* _EXERCISE_
Your answer should be the exact lines of the records, starting with the one containing "- new: Muffin [rot] <426 409>" and running to the end.

* _ENTRIES SHOWN_
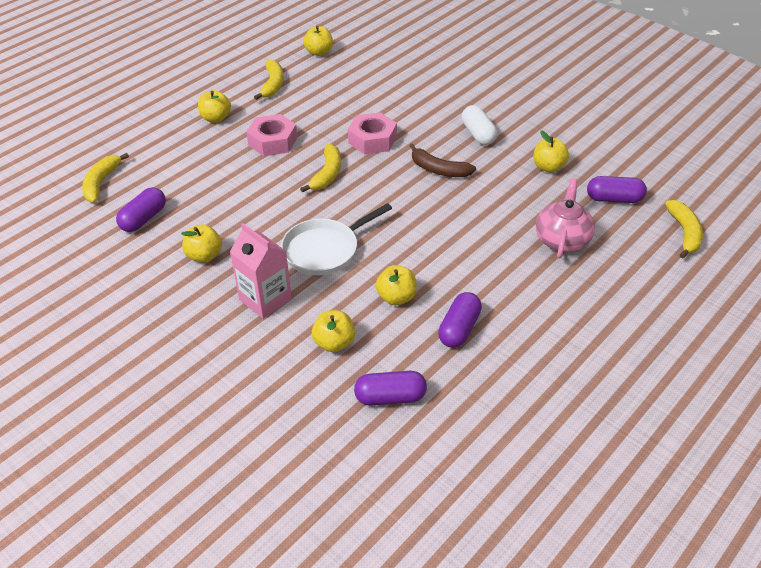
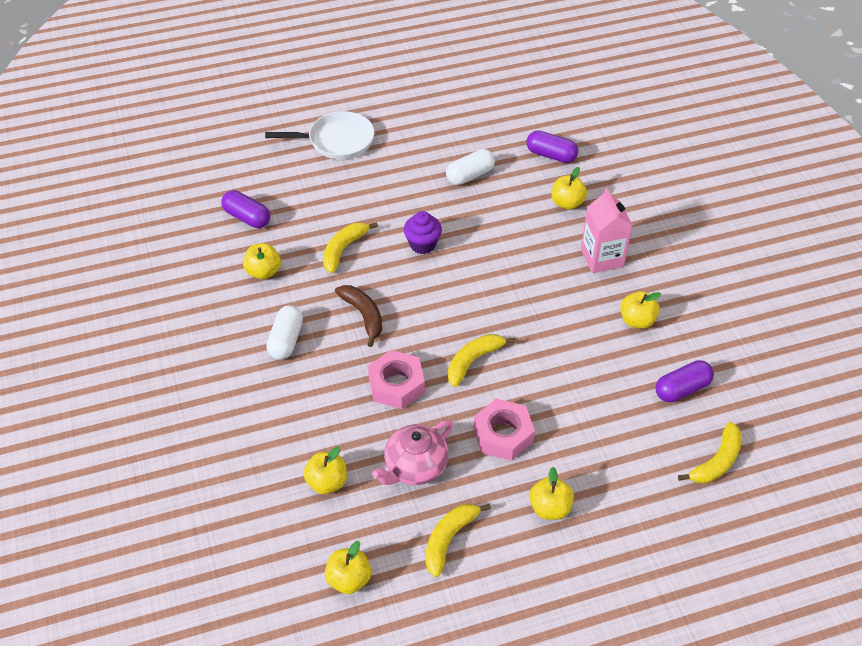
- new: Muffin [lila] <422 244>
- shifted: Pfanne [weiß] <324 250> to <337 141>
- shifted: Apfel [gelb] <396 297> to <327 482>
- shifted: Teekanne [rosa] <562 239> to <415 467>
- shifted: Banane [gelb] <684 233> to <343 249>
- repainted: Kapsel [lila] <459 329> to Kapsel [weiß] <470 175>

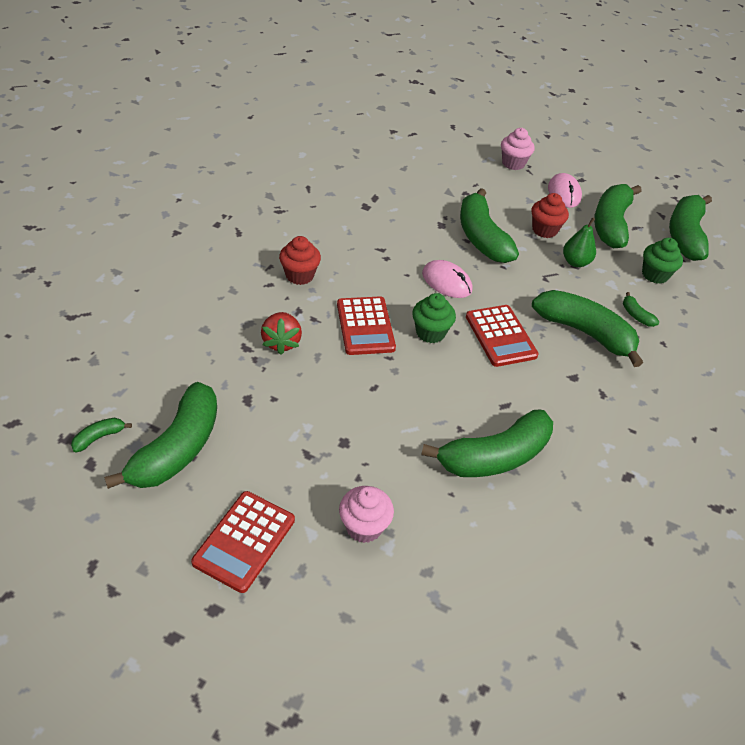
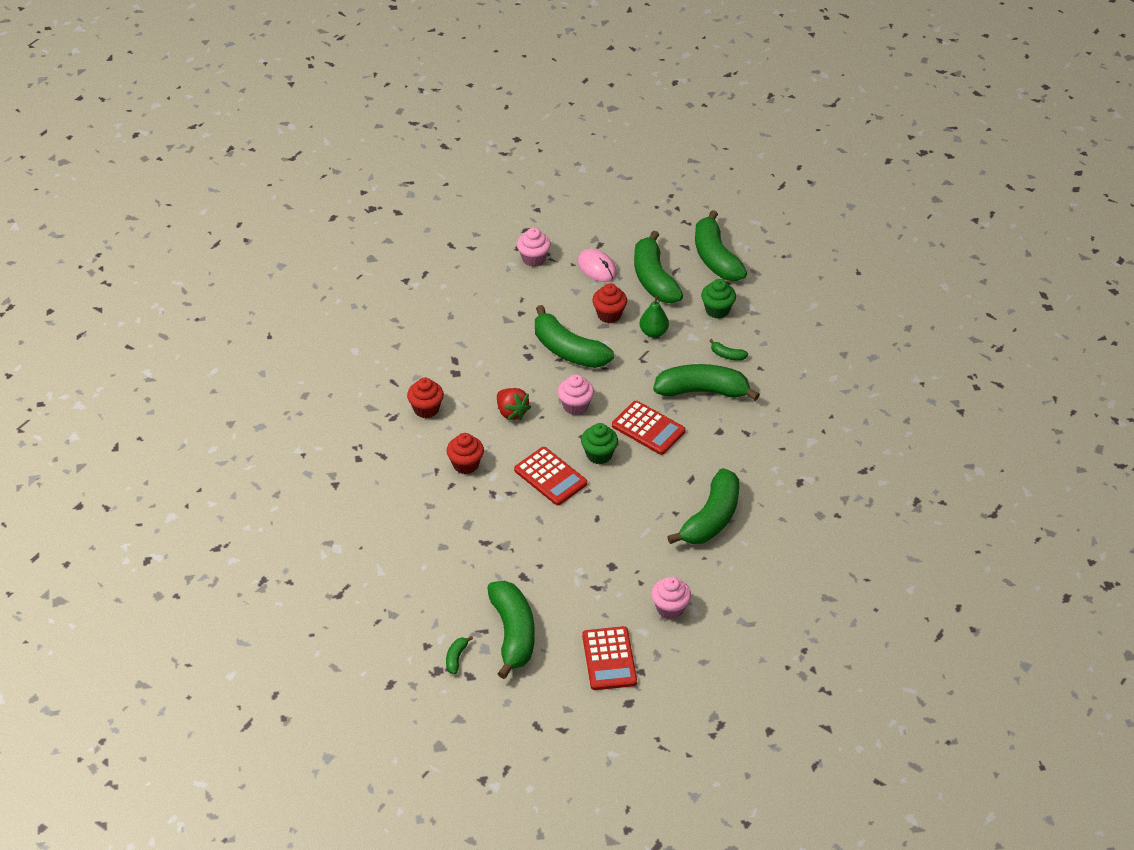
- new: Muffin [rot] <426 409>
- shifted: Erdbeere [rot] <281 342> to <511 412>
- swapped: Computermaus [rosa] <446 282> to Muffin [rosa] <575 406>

* _THE ANSWER_
- new: Muffin [rot] <426 409>
- shifted: Erdbeere [rot] <281 342> to <511 412>
- swapped: Computermaus [rosa] <446 282> to Muffin [rosa] <575 406>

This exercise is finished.